» DATA:
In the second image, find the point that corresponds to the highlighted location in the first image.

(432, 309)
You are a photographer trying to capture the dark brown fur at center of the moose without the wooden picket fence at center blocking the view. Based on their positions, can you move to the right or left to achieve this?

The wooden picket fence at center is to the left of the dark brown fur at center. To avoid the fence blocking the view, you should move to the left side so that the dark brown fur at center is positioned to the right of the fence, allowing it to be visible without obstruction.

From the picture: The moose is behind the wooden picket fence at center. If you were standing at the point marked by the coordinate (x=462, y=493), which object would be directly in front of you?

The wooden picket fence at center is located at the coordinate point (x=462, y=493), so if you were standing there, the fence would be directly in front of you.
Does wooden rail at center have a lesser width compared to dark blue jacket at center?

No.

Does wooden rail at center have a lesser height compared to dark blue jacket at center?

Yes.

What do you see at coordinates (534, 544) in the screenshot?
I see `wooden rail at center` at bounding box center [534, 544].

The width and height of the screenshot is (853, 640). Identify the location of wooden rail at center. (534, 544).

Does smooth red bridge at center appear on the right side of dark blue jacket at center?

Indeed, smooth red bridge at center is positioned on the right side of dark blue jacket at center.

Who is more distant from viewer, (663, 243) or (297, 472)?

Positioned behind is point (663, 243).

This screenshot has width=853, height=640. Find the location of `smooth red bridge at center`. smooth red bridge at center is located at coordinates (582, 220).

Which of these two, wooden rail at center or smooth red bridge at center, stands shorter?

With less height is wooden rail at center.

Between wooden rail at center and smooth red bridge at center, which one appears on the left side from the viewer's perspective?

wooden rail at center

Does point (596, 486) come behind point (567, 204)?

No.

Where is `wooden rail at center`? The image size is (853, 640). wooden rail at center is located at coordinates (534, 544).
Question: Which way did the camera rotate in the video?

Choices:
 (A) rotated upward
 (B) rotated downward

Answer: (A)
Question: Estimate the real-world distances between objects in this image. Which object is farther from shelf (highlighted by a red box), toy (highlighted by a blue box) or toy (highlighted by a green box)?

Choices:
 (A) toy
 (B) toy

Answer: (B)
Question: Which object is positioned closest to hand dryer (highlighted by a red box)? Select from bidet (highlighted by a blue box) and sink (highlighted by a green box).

» THE EXERCISE: Reproduce all of the rows above word for word, in their original order.

» ANSWER IN FULL:
In the second image, find the point that corresponds to the highlighted location in the first image.

(432, 309)
You are a photographer trying to capture the dark brown fur at center of the moose without the wooden picket fence at center blocking the view. Based on their positions, can you move to the right or left to achieve this?

The wooden picket fence at center is to the left of the dark brown fur at center. To avoid the fence blocking the view, you should move to the left side so that the dark brown fur at center is positioned to the right of the fence, allowing it to be visible without obstruction.

From the picture: The moose is behind the wooden picket fence at center. If you were standing at the point marked by the coordinate (x=462, y=493), which object would be directly in front of you?

The wooden picket fence at center is located at the coordinate point (x=462, y=493), so if you were standing there, the fence would be directly in front of you.
Does wooden rail at center have a lesser width compared to dark blue jacket at center?

No.

Does wooden rail at center have a lesser height compared to dark blue jacket at center?

Yes.

What do you see at coordinates (534, 544) in the screenshot?
I see `wooden rail at center` at bounding box center [534, 544].

The width and height of the screenshot is (853, 640). Identify the location of wooden rail at center. (534, 544).

Does smooth red bridge at center appear on the right side of dark blue jacket at center?

Indeed, smooth red bridge at center is positioned on the right side of dark blue jacket at center.

Who is more distant from viewer, (663, 243) or (297, 472)?

Positioned behind is point (663, 243).

This screenshot has width=853, height=640. Find the location of `smooth red bridge at center`. smooth red bridge at center is located at coordinates (582, 220).

Which of these two, wooden rail at center or smooth red bridge at center, stands shorter?

With less height is wooden rail at center.

Between wooden rail at center and smooth red bridge at center, which one appears on the left side from the viewer's perspective?

wooden rail at center

Does point (596, 486) come behind point (567, 204)?

No.

Where is `wooden rail at center`? The image size is (853, 640). wooden rail at center is located at coordinates (534, 544).
Question: Which way did the camera rotate in the video?

Choices:
 (A) rotated upward
 (B) rotated downward

Answer: (A)
Question: Estimate the real-world distances between objects in this image. Which object is farther from shelf (highlighted by a red box), toy (highlighted by a blue box) or toy (highlighted by a green box)?

Choices:
 (A) toy
 (B) toy

Answer: (B)
Question: Which object is positioned closest to hand dryer (highlighted by a red box)? Select from bidet (highlighted by a blue box) and sink (highlighted by a green box).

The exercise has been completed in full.